§ Your objective: Instruction for the entries that follow: retype exactly the lines from the line with "purple line: (39, 68) -> (25, 48), turned 60" to the line with "white circle: (91, 178) -> (104, 182), moved", both included, and omit all others.

═══ Material shown

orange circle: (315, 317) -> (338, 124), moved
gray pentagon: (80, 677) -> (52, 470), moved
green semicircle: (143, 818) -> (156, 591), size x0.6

══════
═══ Material shown

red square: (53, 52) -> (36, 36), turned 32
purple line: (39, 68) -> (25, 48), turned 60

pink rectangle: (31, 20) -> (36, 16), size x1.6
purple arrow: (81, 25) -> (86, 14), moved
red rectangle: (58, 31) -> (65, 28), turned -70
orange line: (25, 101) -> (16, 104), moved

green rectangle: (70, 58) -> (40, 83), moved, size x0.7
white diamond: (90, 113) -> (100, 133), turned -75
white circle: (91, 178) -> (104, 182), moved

══════

§ Answer space:
purple line: (39, 68) -> (25, 48), turned 60

pink rectangle: (31, 20) -> (36, 16), size x1.6
purple arrow: (81, 25) -> (86, 14), moved
red rectangle: (58, 31) -> (65, 28), turned -70
orange line: (25, 101) -> (16, 104), moved

green rectangle: (70, 58) -> (40, 83), moved, size x0.7
white diamond: (90, 113) -> (100, 133), turned -75
white circle: (91, 178) -> (104, 182), moved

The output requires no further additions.